## Prompt
A faithful, picture-free copy of the listing below is required.

## Exercise data
* * * * *
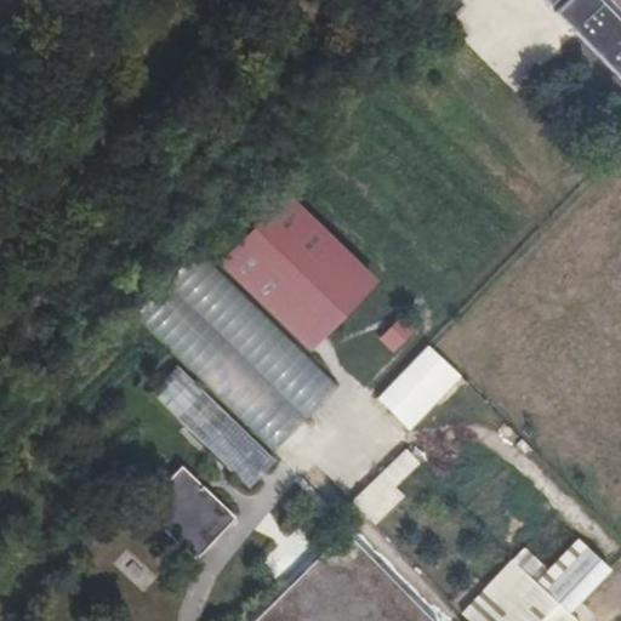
[(620,0),(541,0),(548,6),(553,0),(565,0),(554,12),(620,80),(620,0)]
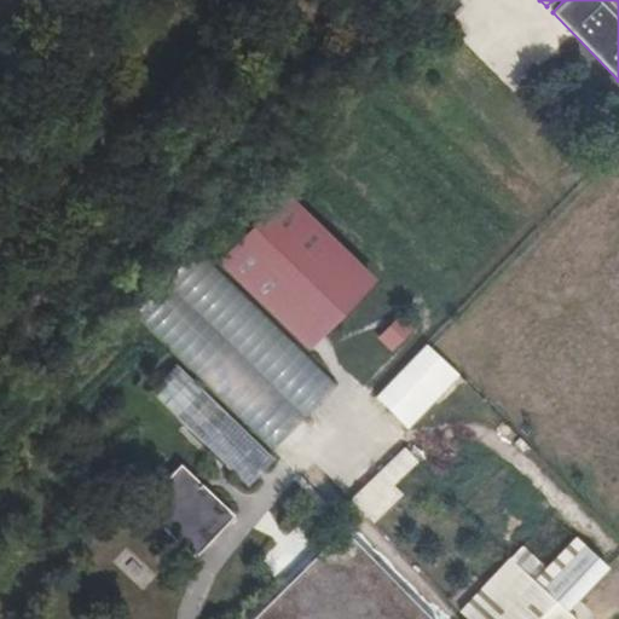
[(226,226),(206,247),(307,350),(328,330),(226,226)]
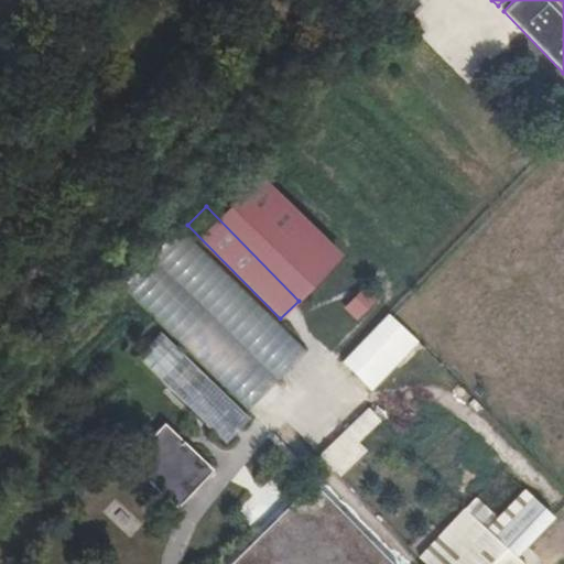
[(179,227),(122,286),(248,410),(306,351),(179,227)]
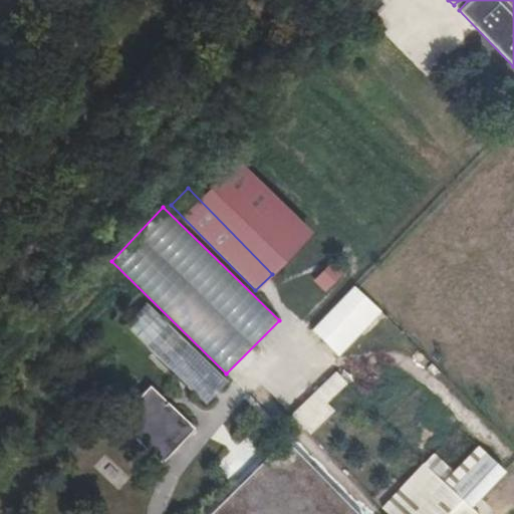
[(311,279),(324,291),(341,272),(329,260),(311,279)]
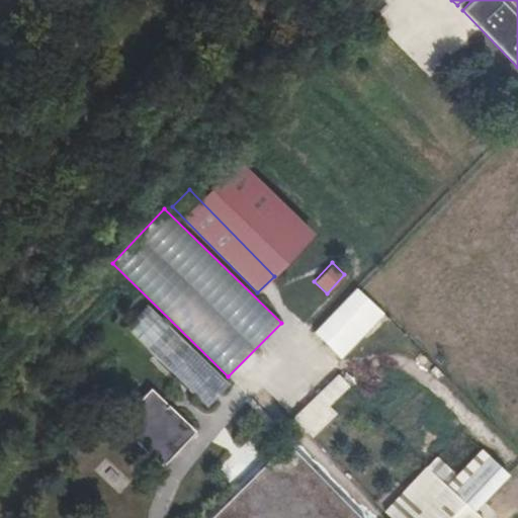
[(353,316),(367,330),(384,314),(357,287),(313,333),(325,345),(326,344),(353,316)]
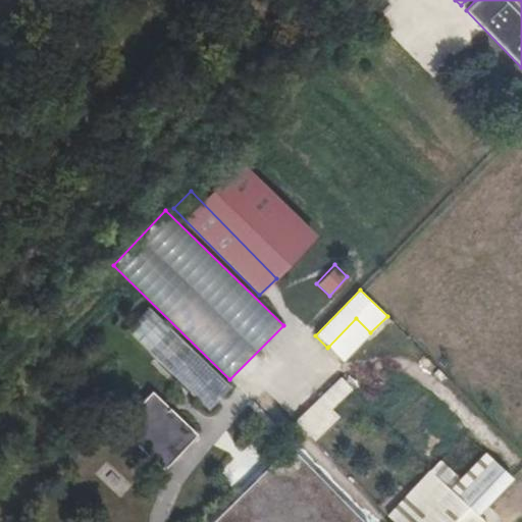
[(149,307),(126,330),(209,412),(231,388),(149,307)]
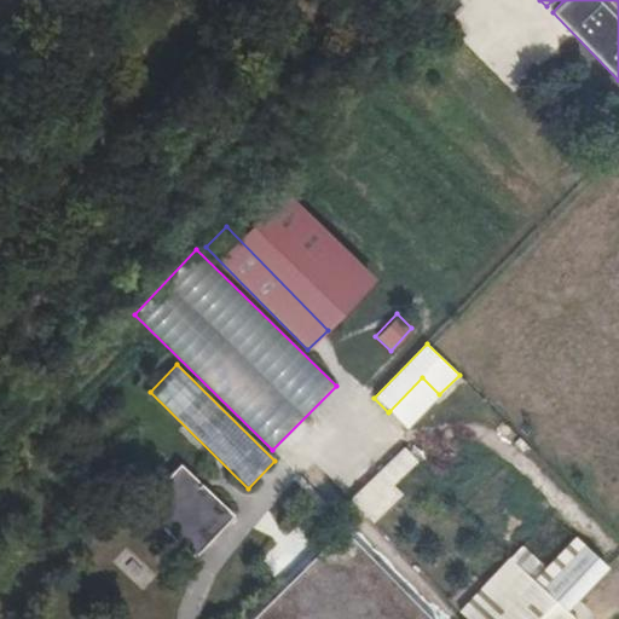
[(406,428),(439,394),(422,377),(389,411),(406,428)]
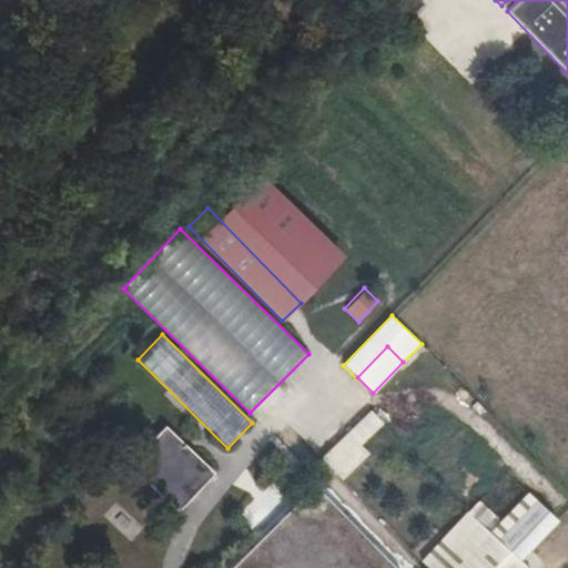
[(369,412),(321,460),(341,480),(369,454),(362,444),(382,424),(369,412)]
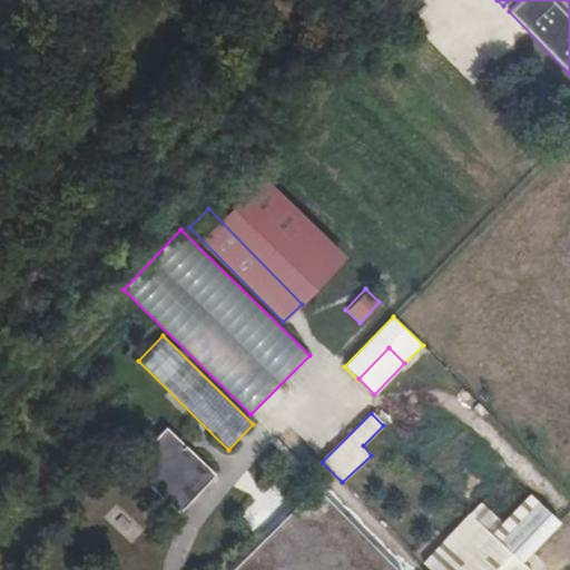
[(214,475),(167,429),(128,467),(175,514),(214,475)]
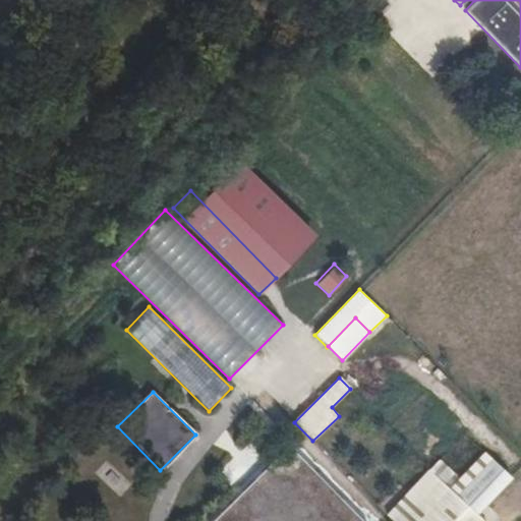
[(358,520),(286,447),(211,520),(358,520)]
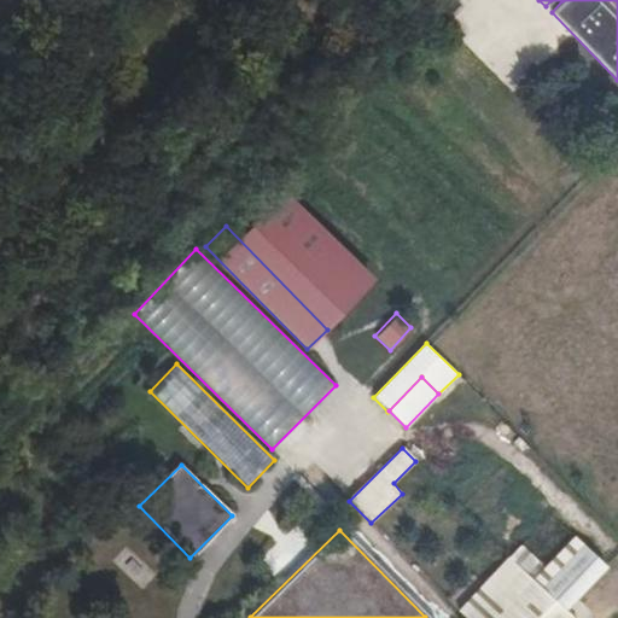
[(465,617),(558,617),(563,613),(607,567),(578,538),(535,583),(508,555),(456,608),(465,617)]
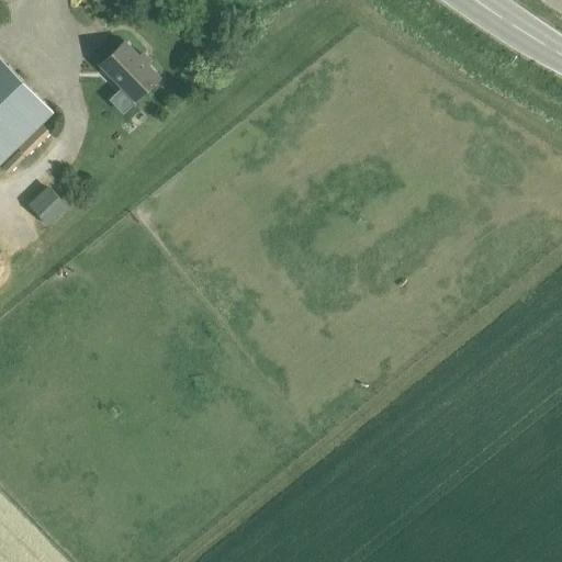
[(100,65),(135,101),(159,78),(124,42),(100,65)]
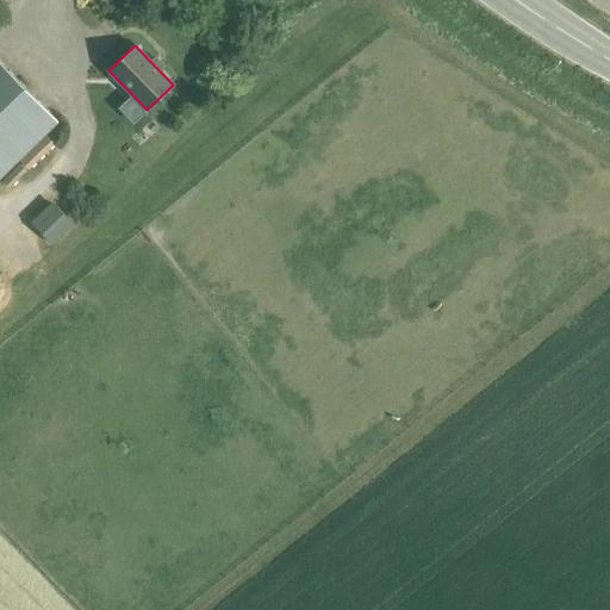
[(0,175),(57,120),(0,62),(0,175)]
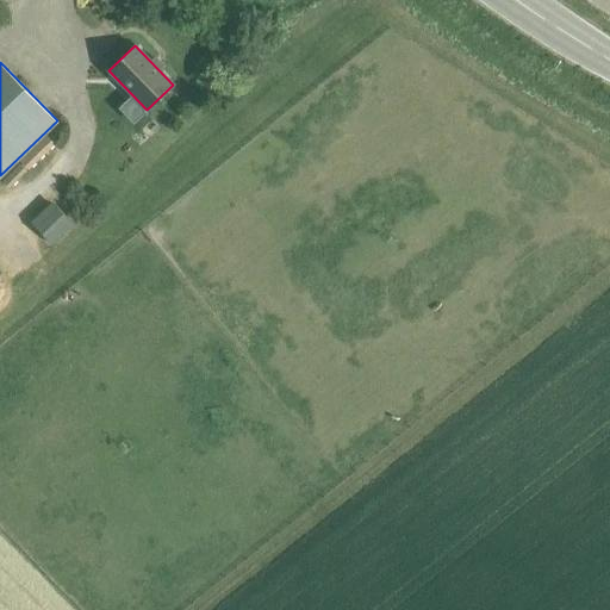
[(47,136),(22,161),(30,169),(55,144),(47,136)]
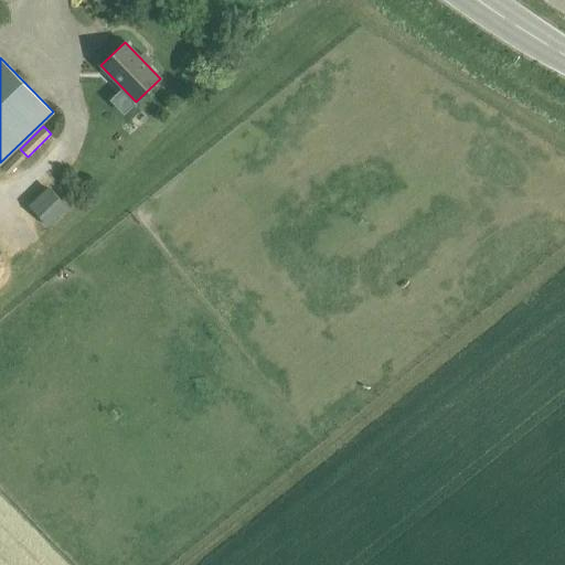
[(18,151),(2,167),(10,173),(24,158),(18,151)]
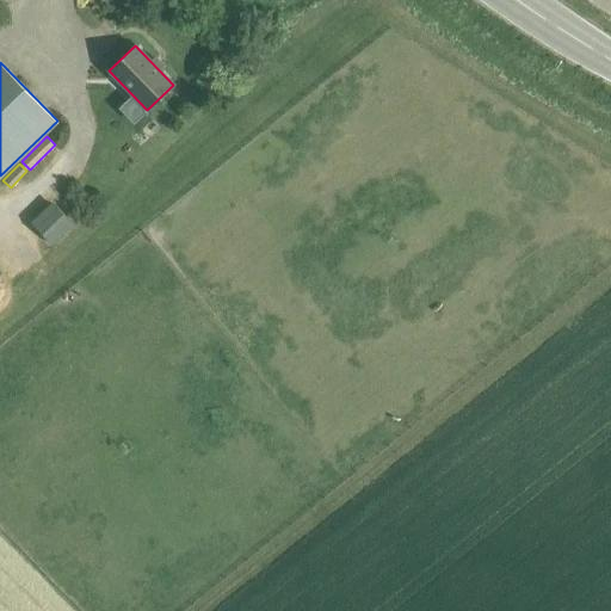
[(31,222),(49,241),(71,221),(53,202),(31,222)]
* * * * *
## Task result
[(620,0),(541,0),(548,6),(553,0),(565,0),(554,12),(620,80),(620,0)]
[(226,226),(206,247),(307,350),(328,330),(226,226)]
[(179,227),(122,286),(248,410),(306,351),(179,227)]
[(311,279),(324,291),(341,272),(329,260),(311,279)]
[(353,316),(367,330),(384,314),(357,287),(313,333),(325,345),(326,344),(353,316)]
[(149,307),(126,330),(209,412),(231,388),(149,307)]
[(406,428),(439,394),(422,377),(389,411),(406,428)]
[(369,412),(321,460),(341,480),(369,454),(362,444),(382,424),(369,412)]
[(214,475),(167,429),(128,467),(175,514),(214,475)]
[(358,520),(286,447),(211,520),(358,520)]
[(465,617),(558,617),(563,613),(607,567),(578,538),(535,583),(508,555),(456,608),(465,617)]
[(100,65),(135,101),(159,78),(124,42),(100,65)]
[(0,175),(57,120),(0,62),(0,175)]
[(47,136),(22,161),(30,169),(55,144),(47,136)]
[(18,151),(2,167),(10,173),(24,158),(18,151)]
[(31,222),(49,241),(71,221),(53,202),(31,222)]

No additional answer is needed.